■ Information shown:
____

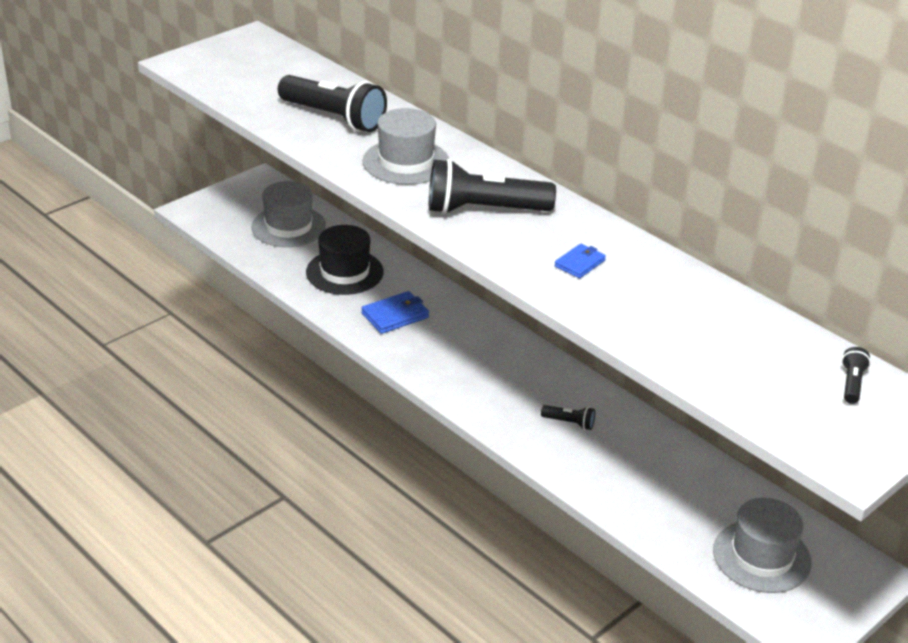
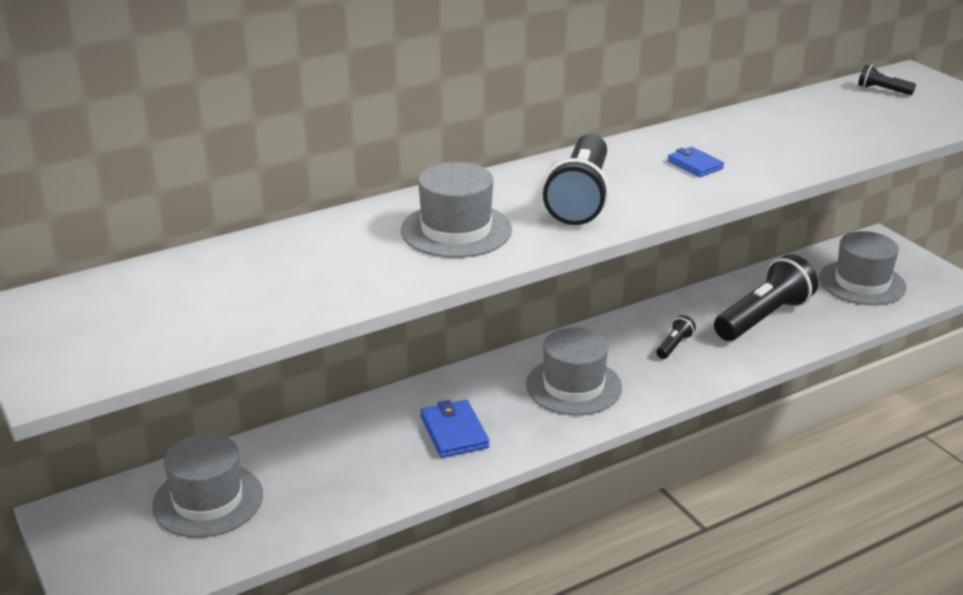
camera: 75 degrees left, 5 degrees down
(334, 118) = (318, 266): black flashlight -> black flashlight (763, 318)
(344, 272) = (344, 461): black hat -> none
(480, 369) = (573, 386): none -> grey hat

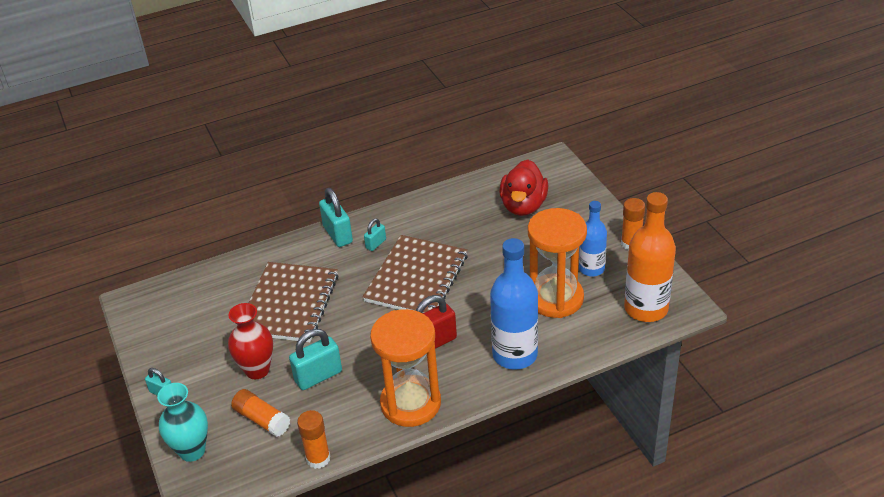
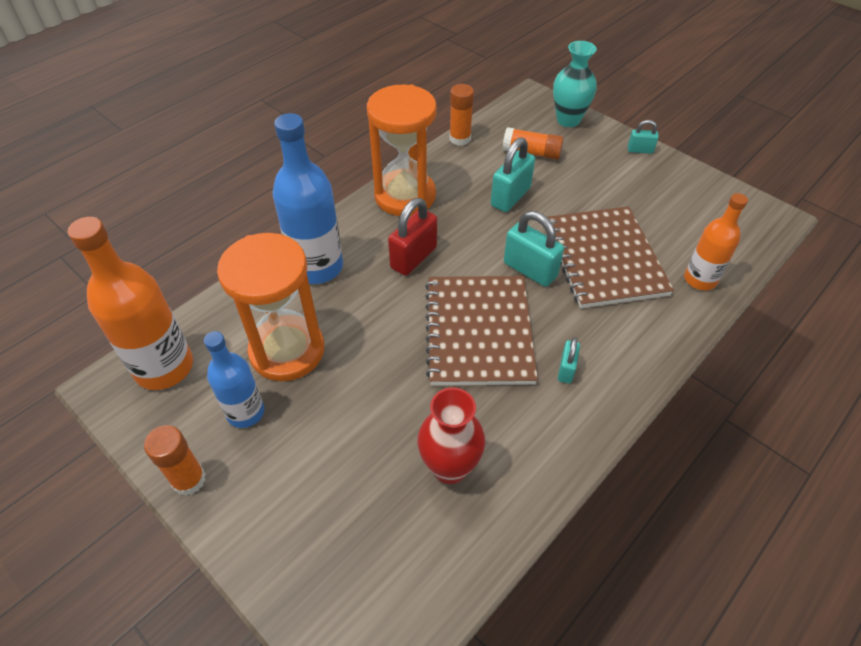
camera: 155 degrees right, 10 degrees up
(237, 273) = (700, 279): none -> orange bottle
(257, 370) = (574, 188): red vase -> red vase (449, 467)
(337, 234) = (629, 370): turquoise padlock -> turquoise padlock (530, 270)
(523, 206) = (383, 514): red duck -> none

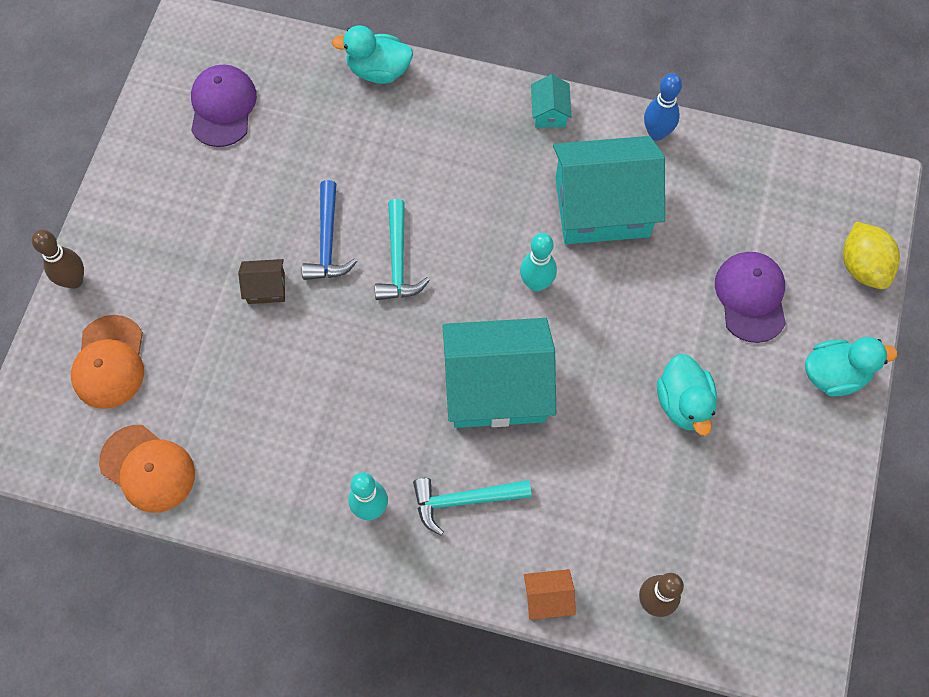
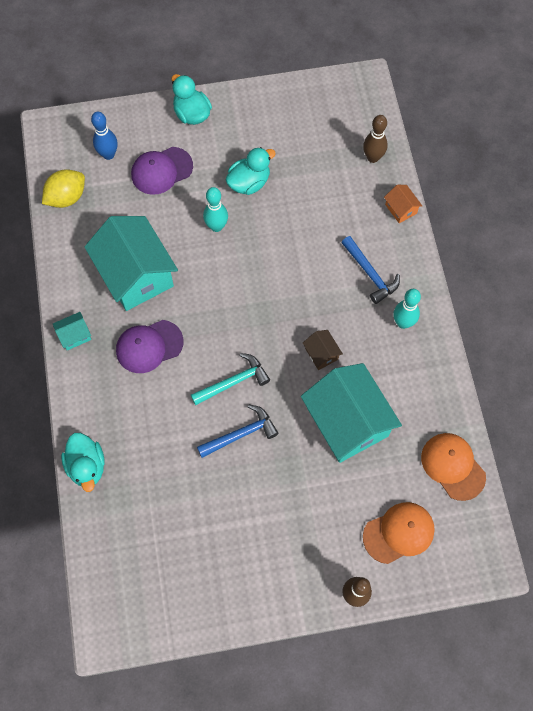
camera: 115 degrees left, 0 degrees up
(148, 468) = (453, 466): orange cap -> orange cap turned 45 degrees counterclockwise
(222, 107) = (167, 565): purple cap -> purple cap (149, 346)
(266, 288) = (294, 457): brown house -> brown house (321, 354)
(464, 500) = (370, 274): turquoise hammer -> blue hammer
(497, 387) = (291, 285): turquoise house -> turquoise house (347, 422)
(536, 283) = (209, 291): turquoise bowling pin -> turquoise bowling pin (216, 226)
(656, 133) = (64, 263): blue bowling pin -> blue bowling pin (108, 154)
(862, 266) = (112, 120): yellow lemon -> yellow lemon (67, 197)

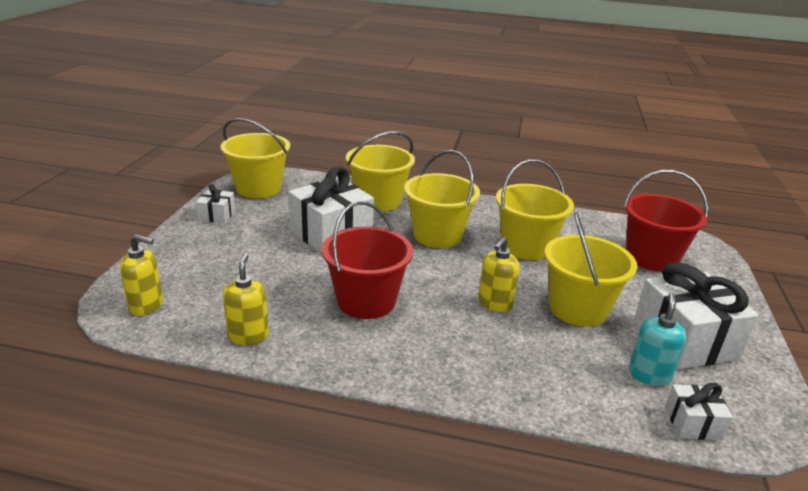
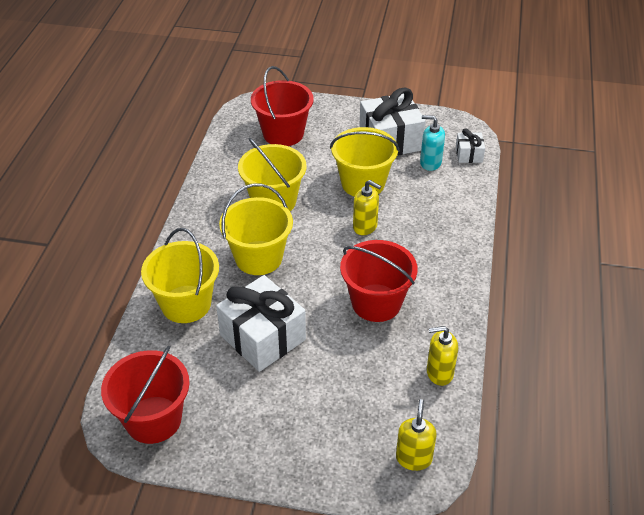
camera: 90 degrees left, 15 degrees up
(217, 215) = (229, 446): white gift -> none
(258, 188) = (153, 419): yellow bucket -> red bucket

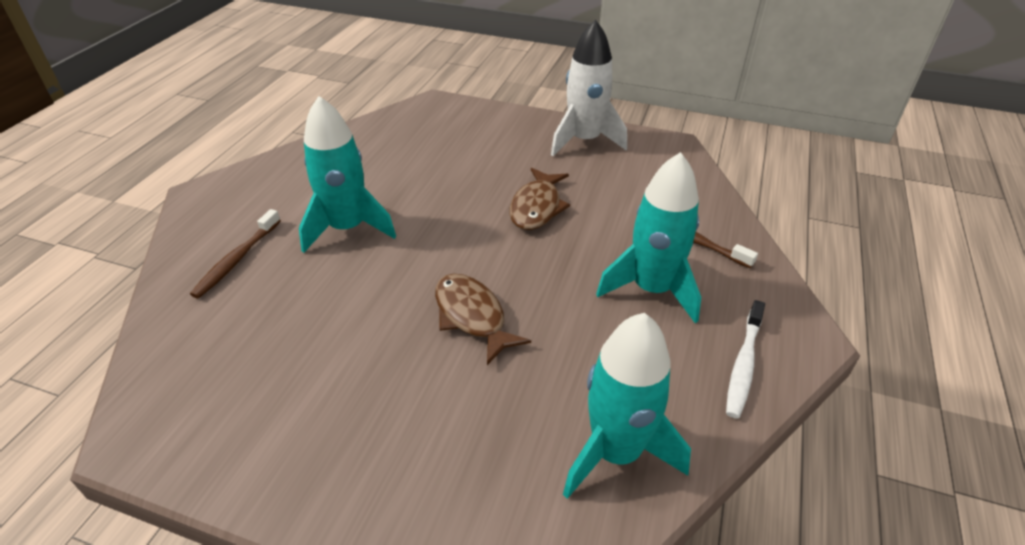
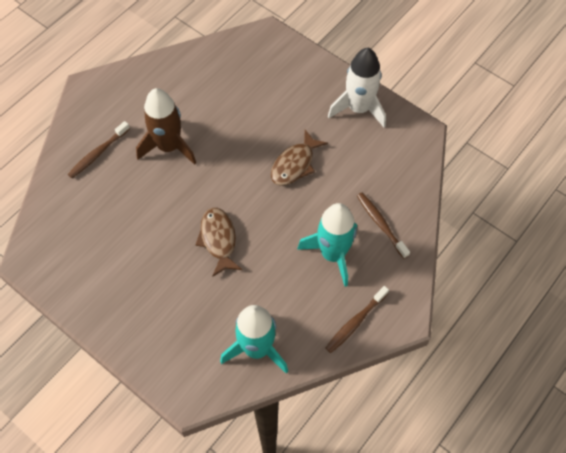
camera: 20 degrees right, 20 degrees up
(347, 228) = (169, 147): turquoise rocket -> brown rocket
(743, 364) = (355, 322): white toothbrush -> brown toothbrush

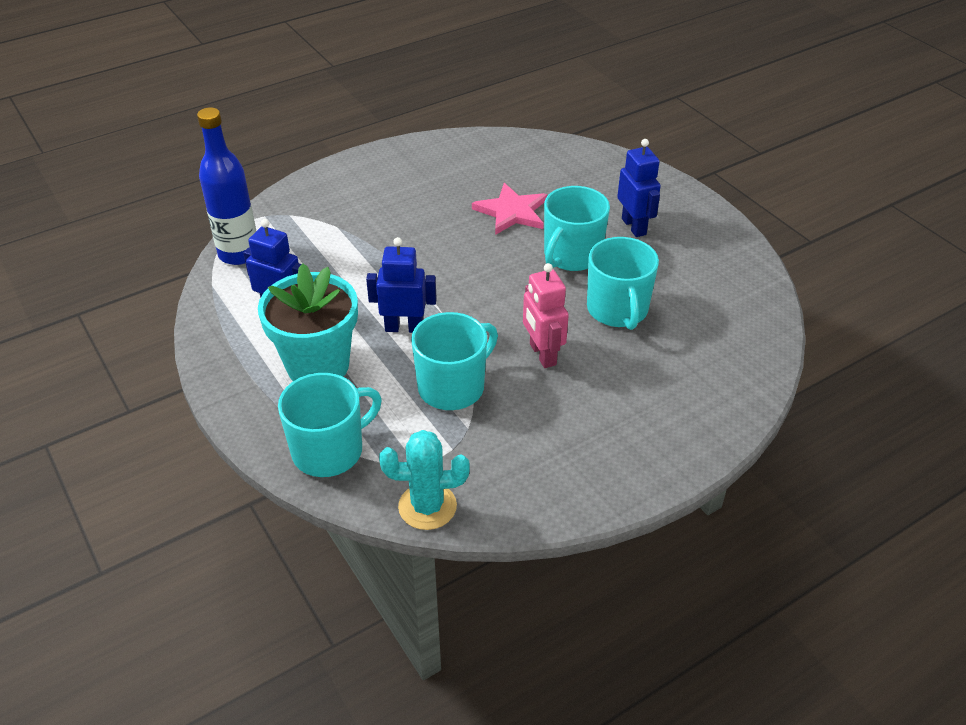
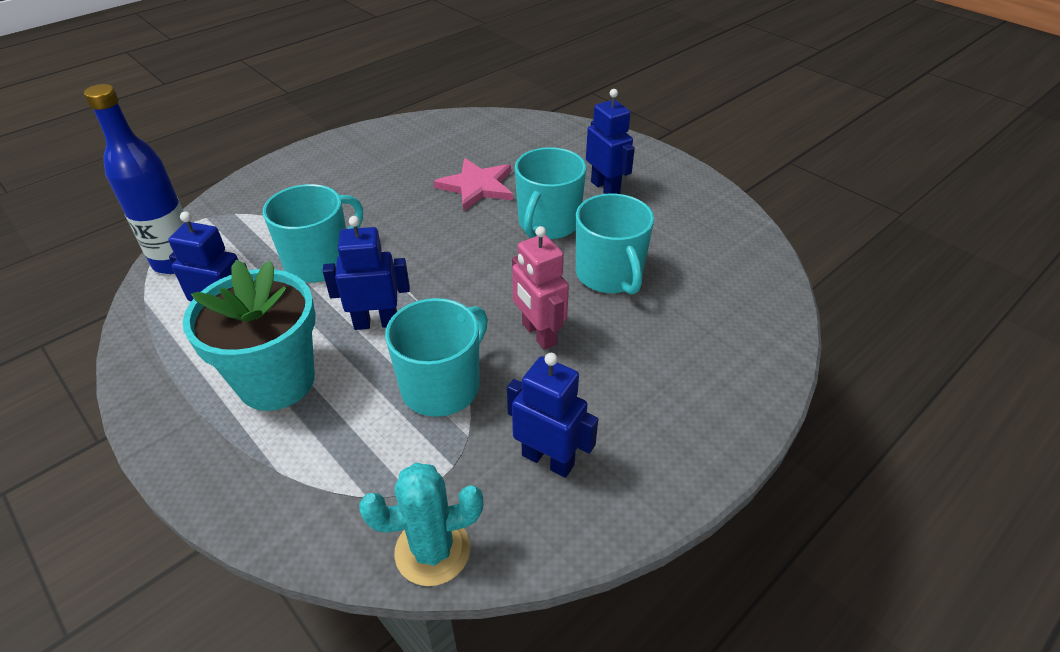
camera: 10 degrees left, 0 degrees up
(329, 450) = (298, 491): turquoise mug -> turquoise mug (320, 262)
(529, 455) = (548, 460): none -> blue robot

____

Without carrying over any picture, retype the records above word for word.

■ Solution for this problem:
camera: 75 degrees left, 5 degrees down
(334, 118) = (318, 266): black flashlight -> black flashlight (763, 318)
(344, 272) = (344, 461): black hat -> none
(480, 369) = (573, 386): none -> grey hat

camera: 155 degrees right, 10 degrees up
(237, 273) = (700, 279): none -> orange bottle
(257, 370) = (574, 188): red vase -> red vase (449, 467)
(337, 234) = (629, 370): turquoise padlock -> turquoise padlock (530, 270)
(523, 206) = (383, 514): red duck -> none

camera: 115 degrees left, 0 degrees up
(148, 468) = (453, 466): orange cap -> orange cap turned 45 degrees counterclockwise
(222, 107) = (167, 565): purple cap -> purple cap (149, 346)
(266, 288) = (294, 457): brown house -> brown house (321, 354)
(464, 500) = (370, 274): turquoise hammer -> blue hammer
(497, 387) = (291, 285): turquoise house -> turquoise house (347, 422)
(536, 283) = (209, 291): turquoise bowling pin -> turquoise bowling pin (216, 226)
(656, 133) = (64, 263): blue bowling pin -> blue bowling pin (108, 154)
(862, 266) = (112, 120): yellow lemon -> yellow lemon (67, 197)

camera: 90 degrees left, 15 degrees up
(217, 215) = (229, 446): white gift -> none
(258, 188) = (153, 419): yellow bucket -> red bucket

camera: 20 degrees right, 20 degrees up
(347, 228) = (169, 147): turquoise rocket -> brown rocket
(743, 364) = (355, 322): white toothbrush -> brown toothbrush

camera: 10 degrees left, 0 degrees up
(329, 450) = (298, 491): turquoise mug -> turquoise mug (320, 262)
(529, 455) = (548, 460): none -> blue robot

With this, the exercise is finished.